## EXERCISE
Word by word and line by line, write out all of the records.

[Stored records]
------------------------------------
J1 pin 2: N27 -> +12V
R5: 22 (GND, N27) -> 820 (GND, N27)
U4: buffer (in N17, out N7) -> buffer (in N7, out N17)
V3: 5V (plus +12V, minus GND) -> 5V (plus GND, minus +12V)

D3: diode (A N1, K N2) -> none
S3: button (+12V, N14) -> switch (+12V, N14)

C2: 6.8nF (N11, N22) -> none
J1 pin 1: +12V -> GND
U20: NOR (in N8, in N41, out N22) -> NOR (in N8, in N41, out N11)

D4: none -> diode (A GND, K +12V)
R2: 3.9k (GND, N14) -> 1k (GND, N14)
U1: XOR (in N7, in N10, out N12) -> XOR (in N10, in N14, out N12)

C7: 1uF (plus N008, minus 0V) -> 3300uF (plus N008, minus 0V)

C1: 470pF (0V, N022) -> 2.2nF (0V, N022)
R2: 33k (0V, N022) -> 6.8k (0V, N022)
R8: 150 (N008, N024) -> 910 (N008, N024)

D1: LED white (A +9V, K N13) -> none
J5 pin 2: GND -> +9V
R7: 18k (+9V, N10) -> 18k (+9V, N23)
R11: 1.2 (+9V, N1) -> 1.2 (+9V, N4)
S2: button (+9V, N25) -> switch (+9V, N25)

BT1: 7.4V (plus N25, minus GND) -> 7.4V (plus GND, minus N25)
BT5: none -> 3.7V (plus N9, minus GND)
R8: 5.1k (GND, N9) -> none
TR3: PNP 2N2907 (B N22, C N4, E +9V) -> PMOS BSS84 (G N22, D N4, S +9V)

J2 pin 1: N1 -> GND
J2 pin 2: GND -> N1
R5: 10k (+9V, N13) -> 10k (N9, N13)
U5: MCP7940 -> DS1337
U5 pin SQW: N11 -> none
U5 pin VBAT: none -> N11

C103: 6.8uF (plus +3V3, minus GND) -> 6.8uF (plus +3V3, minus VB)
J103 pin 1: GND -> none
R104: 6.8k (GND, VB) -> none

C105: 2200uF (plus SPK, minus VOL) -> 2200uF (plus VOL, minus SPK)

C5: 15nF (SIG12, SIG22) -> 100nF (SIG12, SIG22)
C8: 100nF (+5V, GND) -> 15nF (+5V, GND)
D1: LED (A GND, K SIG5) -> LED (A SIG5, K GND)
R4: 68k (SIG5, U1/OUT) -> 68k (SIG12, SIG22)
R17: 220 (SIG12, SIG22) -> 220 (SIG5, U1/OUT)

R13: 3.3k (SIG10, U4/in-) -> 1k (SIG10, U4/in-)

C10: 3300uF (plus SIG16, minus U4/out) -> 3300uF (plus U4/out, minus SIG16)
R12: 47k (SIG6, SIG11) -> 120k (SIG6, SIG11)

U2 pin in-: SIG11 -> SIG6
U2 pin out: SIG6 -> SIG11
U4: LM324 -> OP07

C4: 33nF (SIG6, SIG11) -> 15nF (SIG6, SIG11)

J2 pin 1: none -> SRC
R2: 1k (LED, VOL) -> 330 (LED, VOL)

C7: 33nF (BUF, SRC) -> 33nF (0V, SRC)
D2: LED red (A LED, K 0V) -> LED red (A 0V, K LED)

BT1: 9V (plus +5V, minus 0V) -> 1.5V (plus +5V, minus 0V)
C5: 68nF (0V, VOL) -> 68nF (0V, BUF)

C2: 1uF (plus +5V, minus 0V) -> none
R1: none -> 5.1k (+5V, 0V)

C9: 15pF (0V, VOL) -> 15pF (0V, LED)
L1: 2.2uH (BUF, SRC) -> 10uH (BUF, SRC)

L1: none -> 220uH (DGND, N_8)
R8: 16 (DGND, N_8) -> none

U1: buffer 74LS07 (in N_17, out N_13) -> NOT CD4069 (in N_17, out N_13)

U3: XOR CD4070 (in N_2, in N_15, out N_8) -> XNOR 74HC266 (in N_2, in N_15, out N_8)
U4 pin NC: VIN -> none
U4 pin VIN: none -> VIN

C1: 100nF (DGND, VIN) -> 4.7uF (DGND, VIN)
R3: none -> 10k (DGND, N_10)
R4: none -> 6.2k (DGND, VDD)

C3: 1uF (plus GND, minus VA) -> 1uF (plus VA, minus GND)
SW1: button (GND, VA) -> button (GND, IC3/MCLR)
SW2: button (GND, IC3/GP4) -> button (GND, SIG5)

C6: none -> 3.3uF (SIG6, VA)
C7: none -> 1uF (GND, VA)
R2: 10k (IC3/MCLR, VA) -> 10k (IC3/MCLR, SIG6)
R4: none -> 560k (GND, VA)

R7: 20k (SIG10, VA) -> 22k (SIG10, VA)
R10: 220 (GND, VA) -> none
------------------------------------
## EXERCISE RESPONSE
J1 pin 2: N27 -> +12V
R5: 22 (GND, N27) -> 820 (GND, N27)
U4: buffer (in N17, out N7) -> buffer (in N7, out N17)
V3: 5V (plus +12V, minus GND) -> 5V (plus GND, minus +12V)

D3: diode (A N1, K N2) -> none
S3: button (+12V, N14) -> switch (+12V, N14)

C2: 6.8nF (N11, N22) -> none
J1 pin 1: +12V -> GND
U20: NOR (in N8, in N41, out N22) -> NOR (in N8, in N41, out N11)

D4: none -> diode (A GND, K +12V)
R2: 3.9k (GND, N14) -> 1k (GND, N14)
U1: XOR (in N7, in N10, out N12) -> XOR (in N10, in N14, out N12)

C7: 1uF (plus N008, minus 0V) -> 3300uF (plus N008, minus 0V)

C1: 470pF (0V, N022) -> 2.2nF (0V, N022)
R2: 33k (0V, N022) -> 6.8k (0V, N022)
R8: 150 (N008, N024) -> 910 (N008, N024)

D1: LED white (A +9V, K N13) -> none
J5 pin 2: GND -> +9V
R7: 18k (+9V, N10) -> 18k (+9V, N23)
R11: 1.2 (+9V, N1) -> 1.2 (+9V, N4)
S2: button (+9V, N25) -> switch (+9V, N25)

BT1: 7.4V (plus N25, minus GND) -> 7.4V (plus GND, minus N25)
BT5: none -> 3.7V (plus N9, minus GND)
R8: 5.1k (GND, N9) -> none
TR3: PNP 2N2907 (B N22, C N4, E +9V) -> PMOS BSS84 (G N22, D N4, S +9V)

J2 pin 1: N1 -> GND
J2 pin 2: GND -> N1
R5: 10k (+9V, N13) -> 10k (N9, N13)
U5: MCP7940 -> DS1337
U5 pin SQW: N11 -> none
U5 pin VBAT: none -> N11

C103: 6.8uF (plus +3V3, minus GND) -> 6.8uF (plus +3V3, minus VB)
J103 pin 1: GND -> none
R104: 6.8k (GND, VB) -> none

C105: 2200uF (plus SPK, minus VOL) -> 2200uF (plus VOL, minus SPK)

C5: 15nF (SIG12, SIG22) -> 100nF (SIG12, SIG22)
C8: 100nF (+5V, GND) -> 15nF (+5V, GND)
D1: LED (A GND, K SIG5) -> LED (A SIG5, K GND)
R4: 68k (SIG5, U1/OUT) -> 68k (SIG12, SIG22)
R17: 220 (SIG12, SIG22) -> 220 (SIG5, U1/OUT)

R13: 3.3k (SIG10, U4/in-) -> 1k (SIG10, U4/in-)

C10: 3300uF (plus SIG16, minus U4/out) -> 3300uF (plus U4/out, minus SIG16)
R12: 47k (SIG6, SIG11) -> 120k (SIG6, SIG11)

U2 pin in-: SIG11 -> SIG6
U2 pin out: SIG6 -> SIG11
U4: LM324 -> OP07

C4: 33nF (SIG6, SIG11) -> 15nF (SIG6, SIG11)

J2 pin 1: none -> SRC
R2: 1k (LED, VOL) -> 330 (LED, VOL)

C7: 33nF (BUF, SRC) -> 33nF (0V, SRC)
D2: LED red (A LED, K 0V) -> LED red (A 0V, K LED)

BT1: 9V (plus +5V, minus 0V) -> 1.5V (plus +5V, minus 0V)
C5: 68nF (0V, VOL) -> 68nF (0V, BUF)

C2: 1uF (plus +5V, minus 0V) -> none
R1: none -> 5.1k (+5V, 0V)

C9: 15pF (0V, VOL) -> 15pF (0V, LED)
L1: 2.2uH (BUF, SRC) -> 10uH (BUF, SRC)

L1: none -> 220uH (DGND, N_8)
R8: 16 (DGND, N_8) -> none

U1: buffer 74LS07 (in N_17, out N_13) -> NOT CD4069 (in N_17, out N_13)

U3: XOR CD4070 (in N_2, in N_15, out N_8) -> XNOR 74HC266 (in N_2, in N_15, out N_8)
U4 pin NC: VIN -> none
U4 pin VIN: none -> VIN

C1: 100nF (DGND, VIN) -> 4.7uF (DGND, VIN)
R3: none -> 10k (DGND, N_10)
R4: none -> 6.2k (DGND, VDD)

C3: 1uF (plus GND, minus VA) -> 1uF (plus VA, minus GND)
SW1: button (GND, VA) -> button (GND, IC3/MCLR)
SW2: button (GND, IC3/GP4) -> button (GND, SIG5)

C6: none -> 3.3uF (SIG6, VA)
C7: none -> 1uF (GND, VA)
R2: 10k (IC3/MCLR, VA) -> 10k (IC3/MCLR, SIG6)
R4: none -> 560k (GND, VA)

R7: 20k (SIG10, VA) -> 22k (SIG10, VA)
R10: 220 (GND, VA) -> none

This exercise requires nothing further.